-- LISTED ENTRIES --

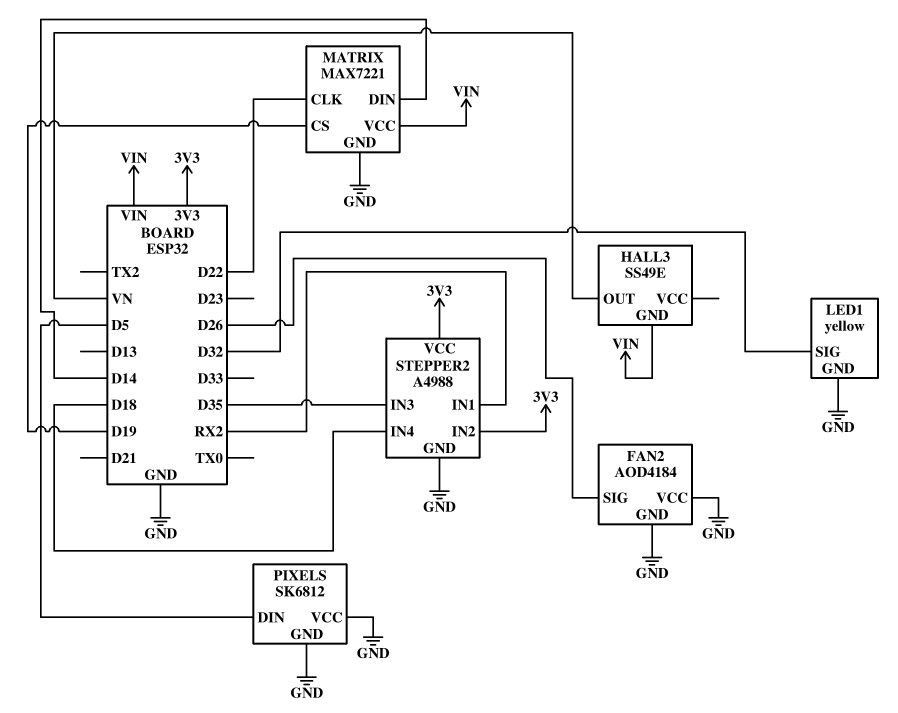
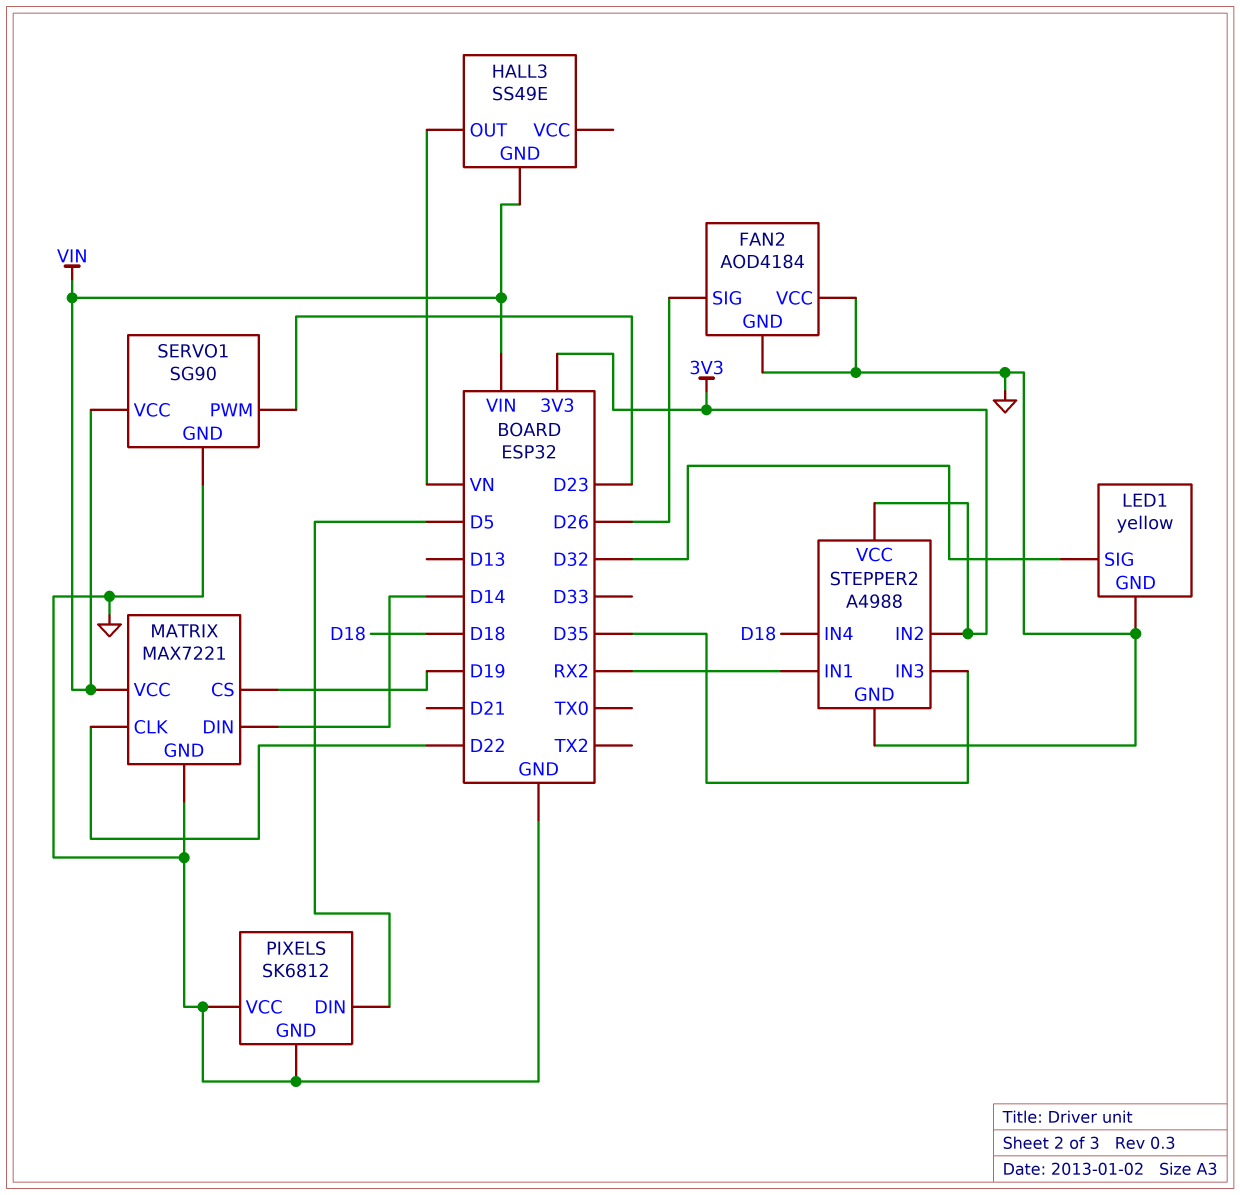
SERVO1: none -> SG90
SERVO1 pin GND: none -> GND
SERVO1 pin PWM: none -> D23
SERVO1 pin VCC: none -> VIN

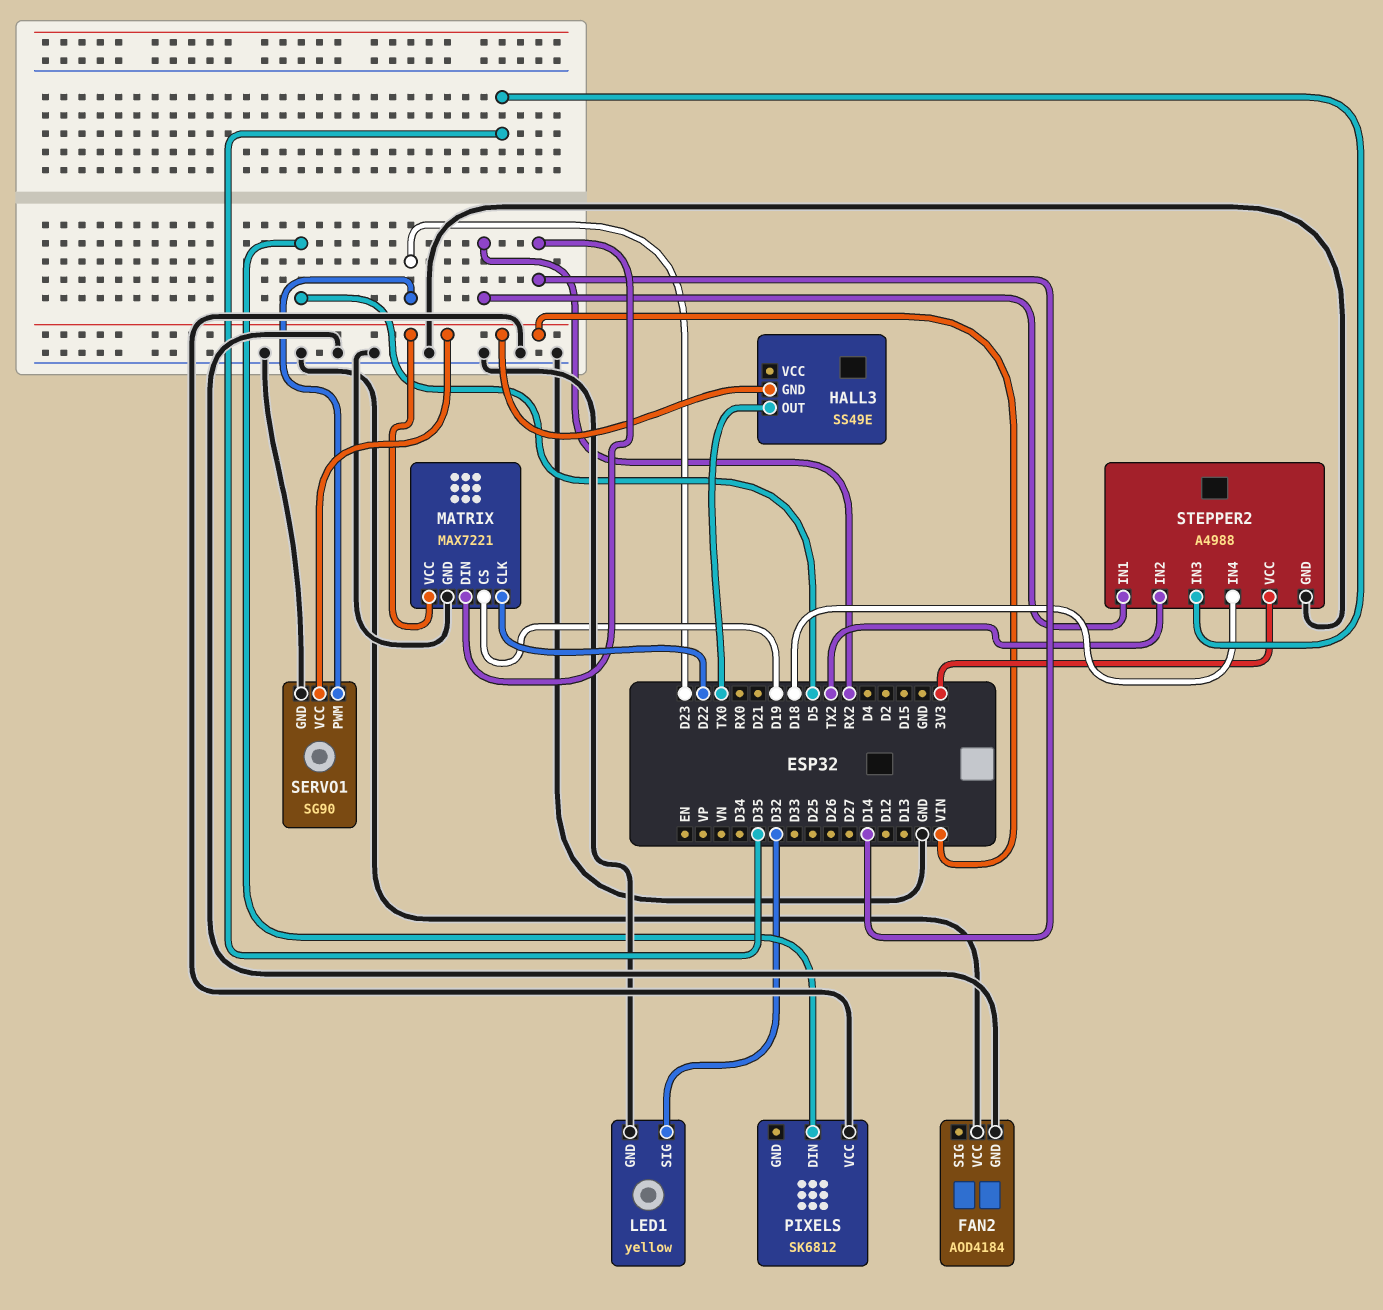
FAN2 pin SIG: D26 -> none
HALL3 pin OUT: VN -> TX0
PIXELS pin GND: GND -> none
STEPPER2 pin IN2: 3V3 -> TX2

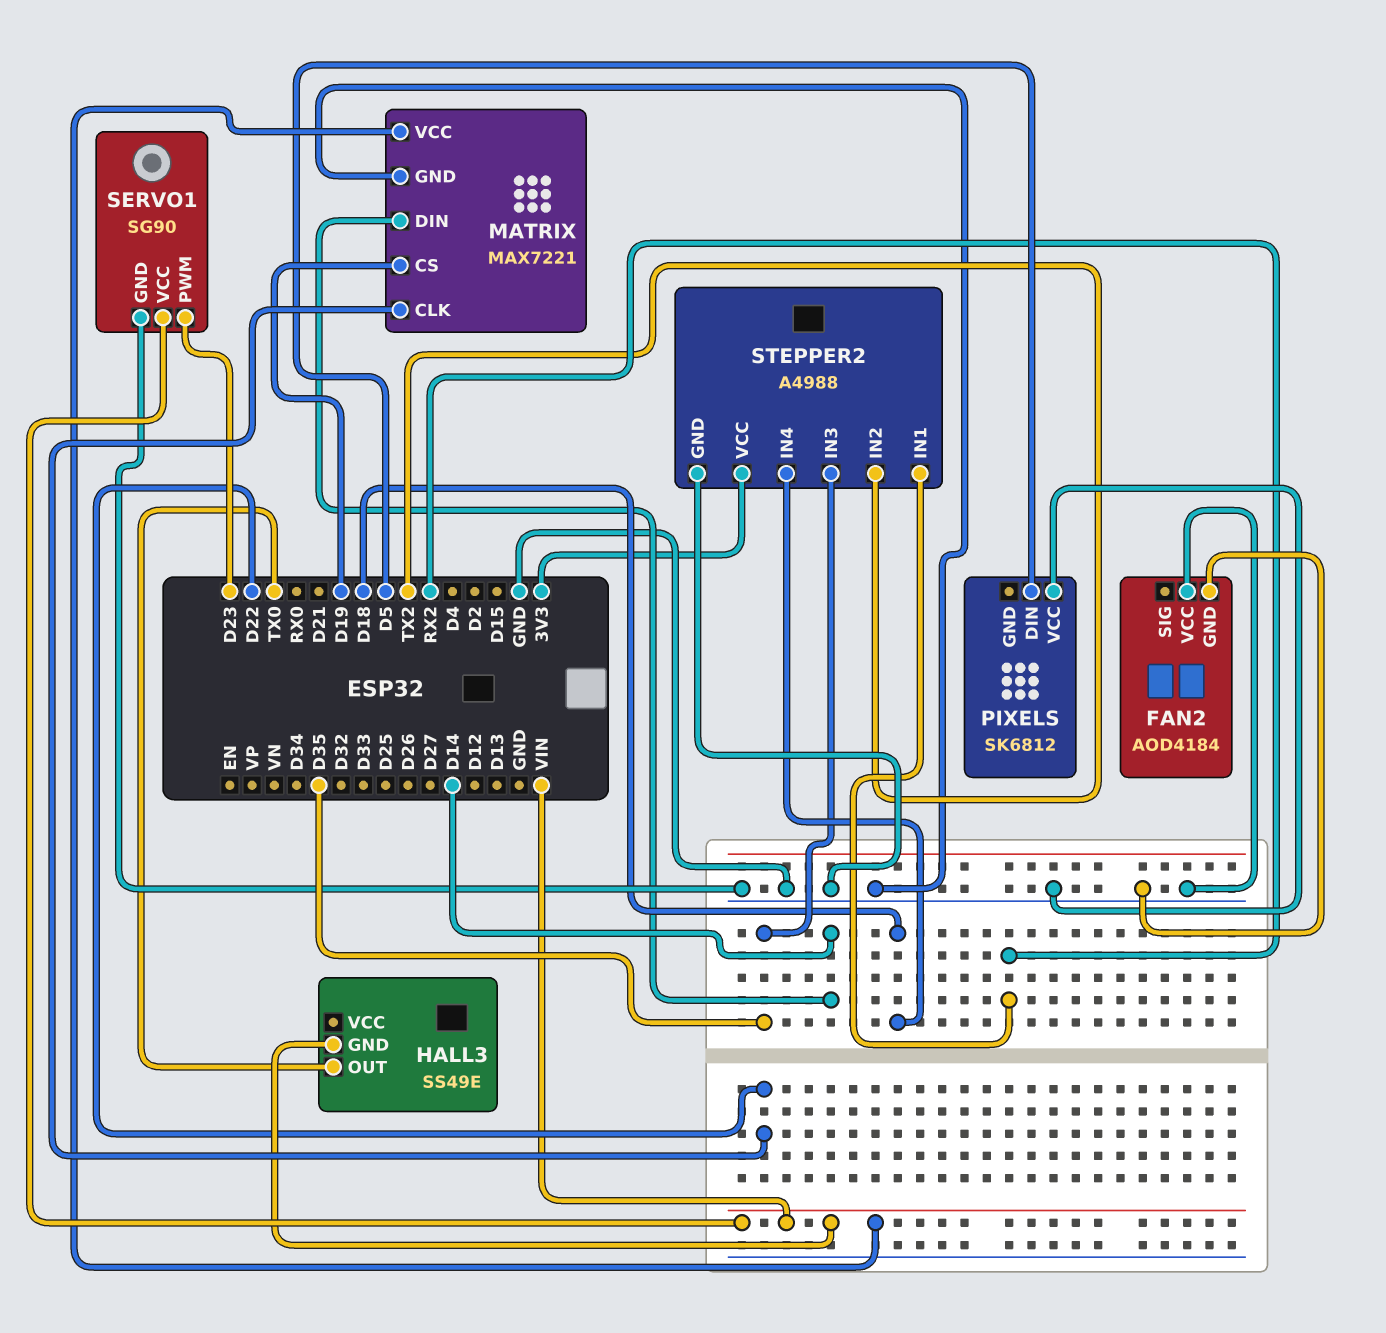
LED1: yellow -> none
LED1 pin GND: GND -> none
LED1 pin SIG: D32 -> none

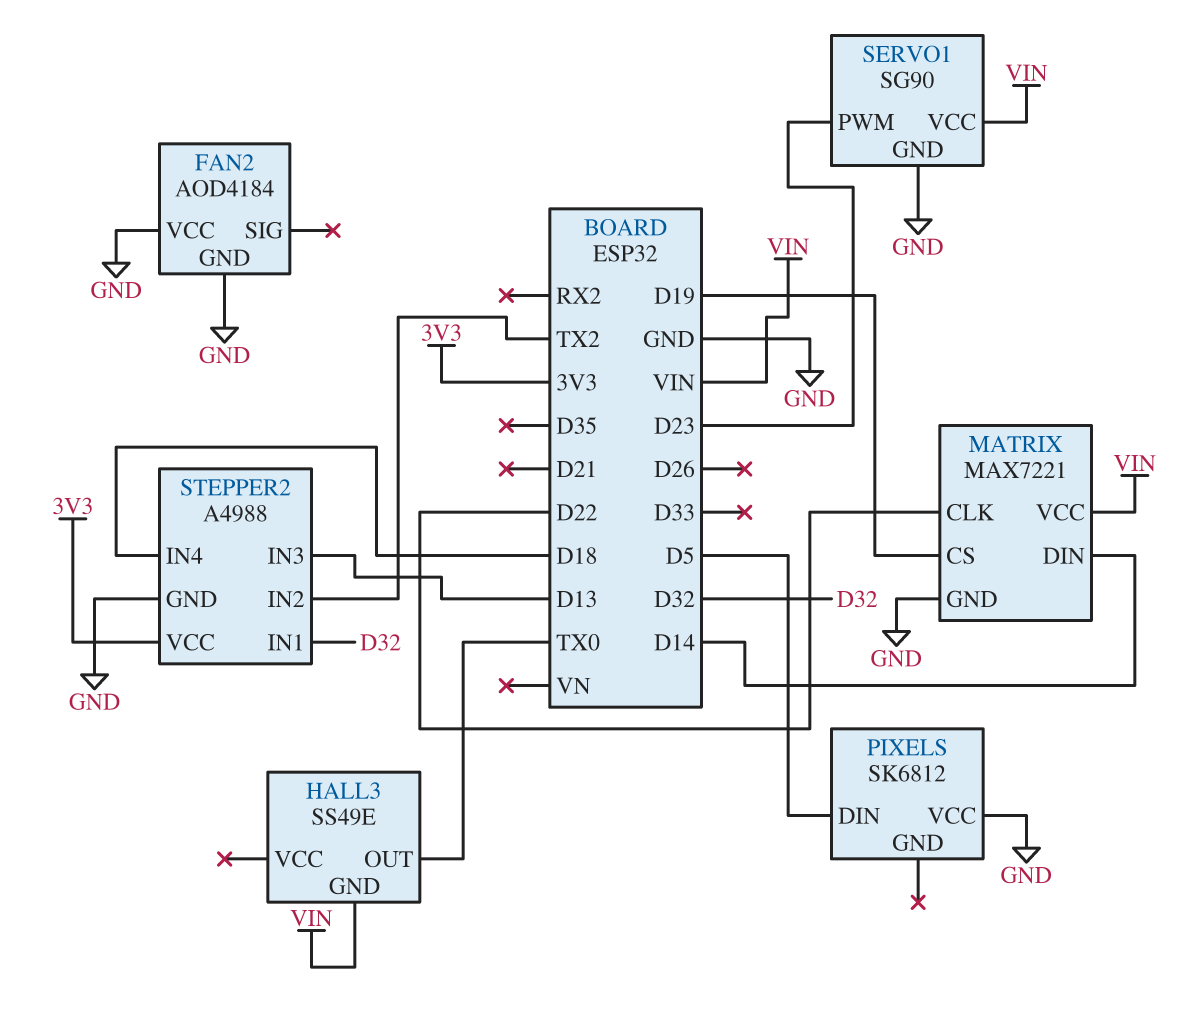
STEPPER2 pin IN1: RX2 -> D32
STEPPER2 pin IN3: D35 -> D13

-- THE PROBLEM --
Print out all the material word for word but exclude any images.

-- ANSWER TO THIS EXERCISE --
SERVO1: none -> SG90
SERVO1 pin GND: none -> GND
SERVO1 pin PWM: none -> D23
SERVO1 pin VCC: none -> VIN

FAN2 pin SIG: D26 -> none
HALL3 pin OUT: VN -> TX0
PIXELS pin GND: GND -> none
STEPPER2 pin IN2: 3V3 -> TX2

LED1: yellow -> none
LED1 pin GND: GND -> none
LED1 pin SIG: D32 -> none

STEPPER2 pin IN1: RX2 -> D32
STEPPER2 pin IN3: D35 -> D13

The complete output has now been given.